(Material shown Opens)

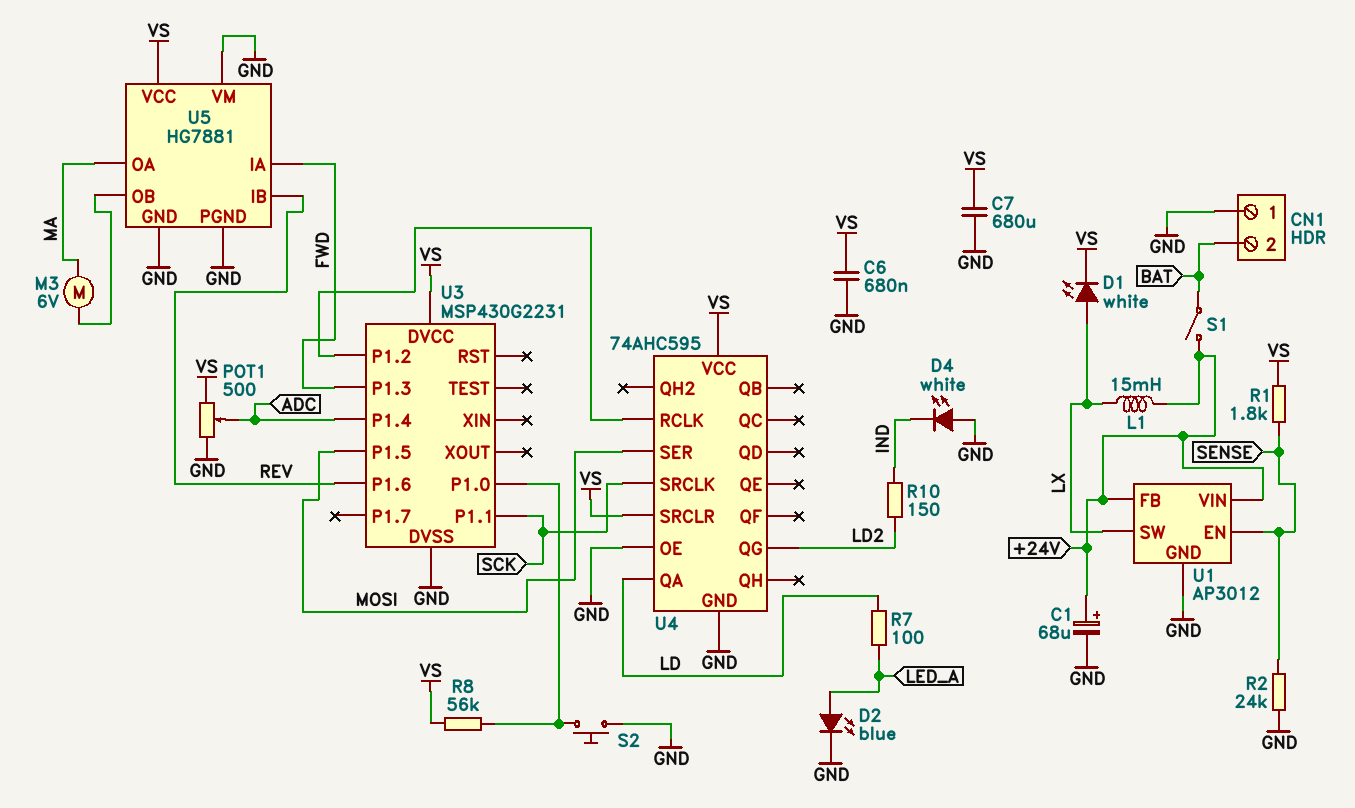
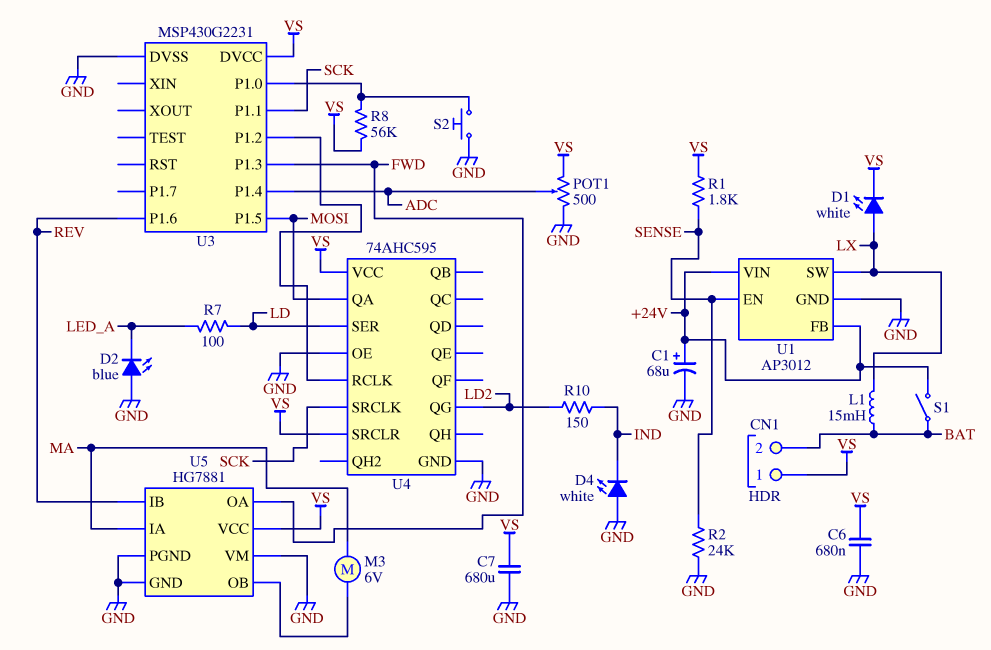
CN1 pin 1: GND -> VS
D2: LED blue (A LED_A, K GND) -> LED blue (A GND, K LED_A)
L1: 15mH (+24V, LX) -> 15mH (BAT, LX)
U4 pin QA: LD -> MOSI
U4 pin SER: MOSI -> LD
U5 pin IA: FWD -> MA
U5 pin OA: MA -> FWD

(Material shown Closes)
(Material shown Opens)

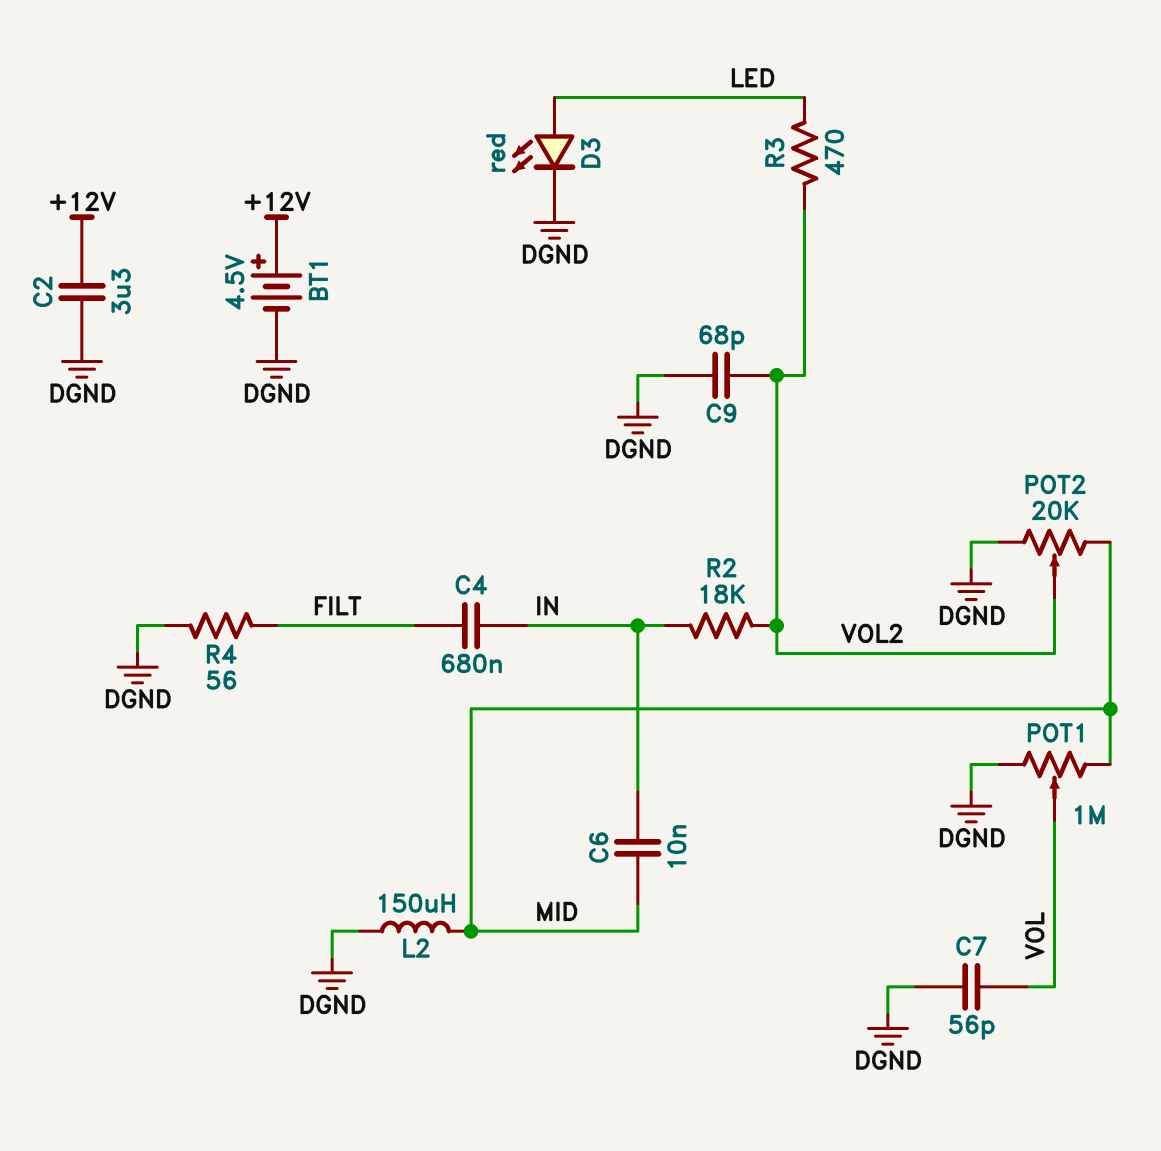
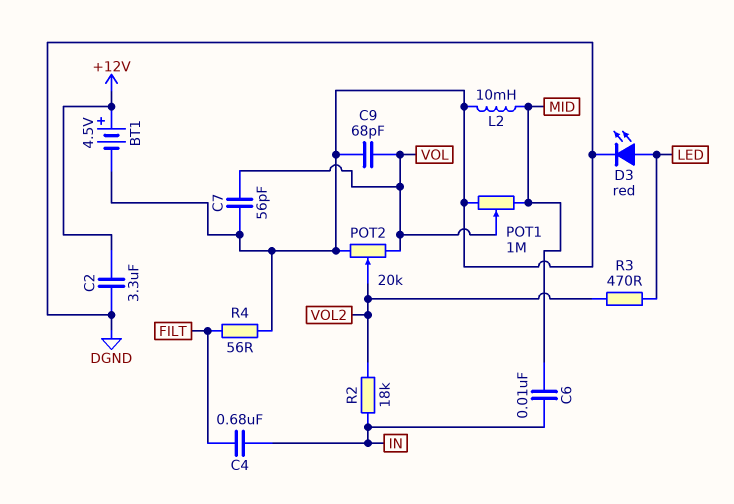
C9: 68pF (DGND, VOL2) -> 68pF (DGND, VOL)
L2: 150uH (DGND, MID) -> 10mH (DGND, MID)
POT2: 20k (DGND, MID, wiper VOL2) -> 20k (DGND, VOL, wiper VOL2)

(Material shown Closes)

Task objective
Wherever the string "DGND" appears in the data above, report the whole line.

Answer for the task
C9: 68pF (DGND, VOL2) -> 68pF (DGND, VOL)
L2: 150uH (DGND, MID) -> 10mH (DGND, MID)
POT2: 20k (DGND, MID, wiper VOL2) -> 20k (DGND, VOL, wiper VOL2)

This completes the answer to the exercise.